● **What the task asks**
Each record should be copied exactly into the answer, and no picture should go with it.

● **Stored data entries**
= = = = = = =

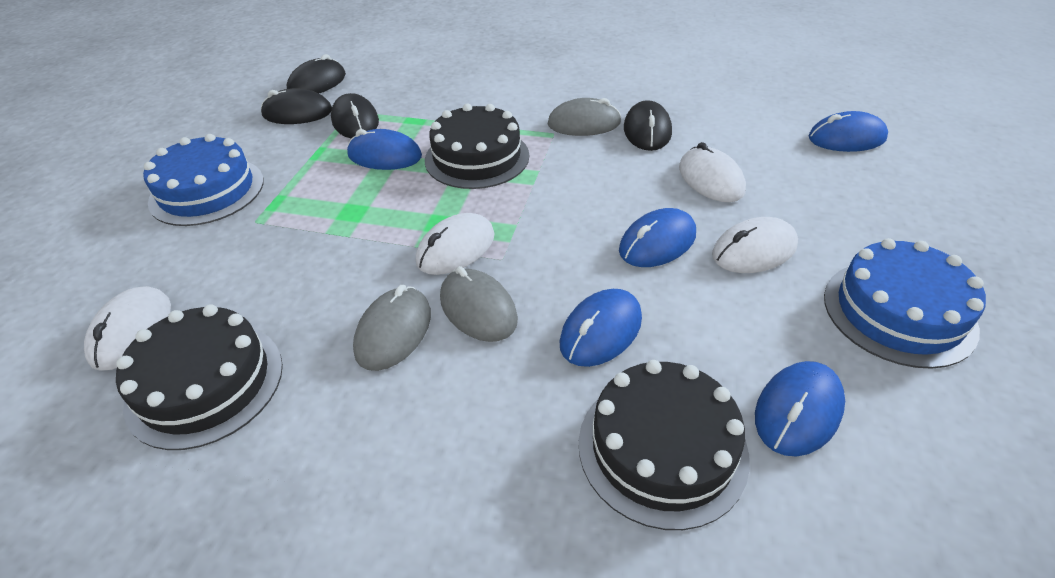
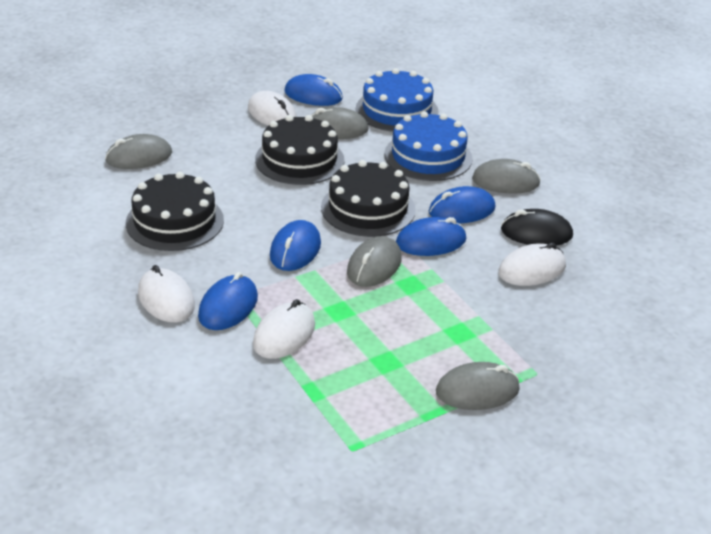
black mouse: 4 -> 1
grey mouse: 3 -> 5

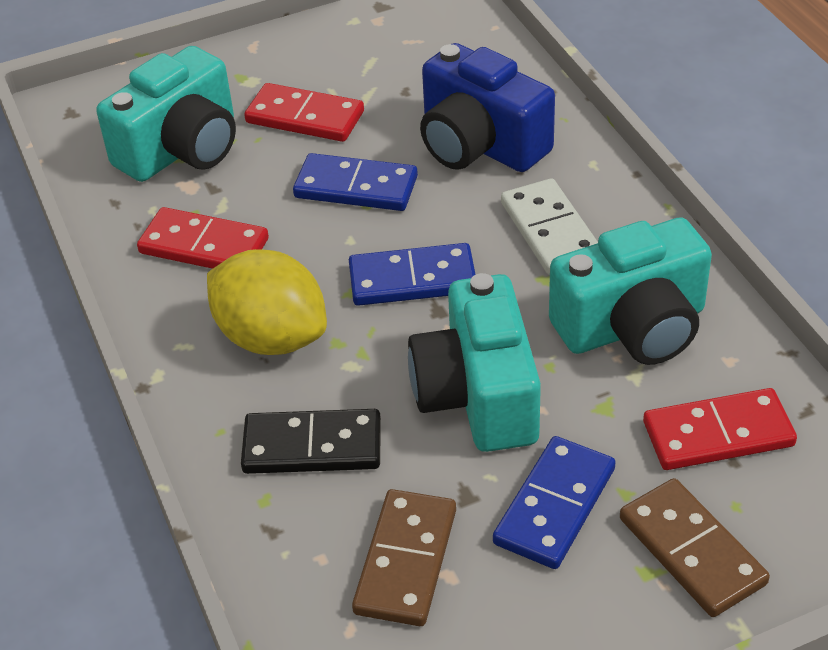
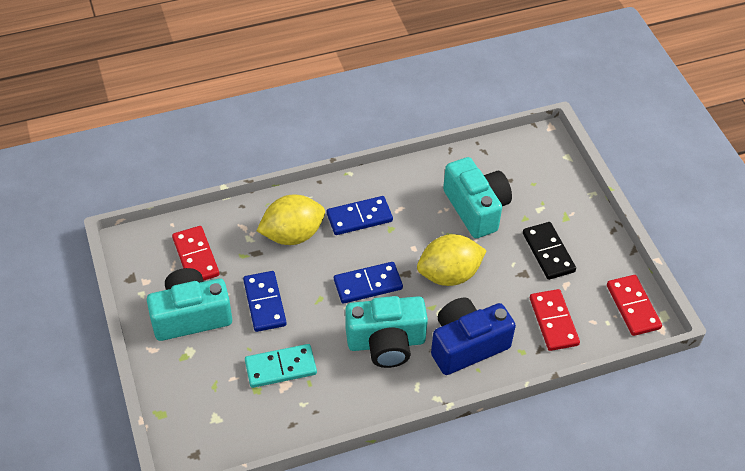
brown domino: 2 -> 0
turquoise domino: 0 -> 1
white domino: 1 -> 0
yellow lemon: 1 -> 2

= = = = = = =

● **Result for this task**
black mouse: 4 -> 1
grey mouse: 3 -> 5

brown domino: 2 -> 0
turquoise domino: 0 -> 1
white domino: 1 -> 0
yellow lemon: 1 -> 2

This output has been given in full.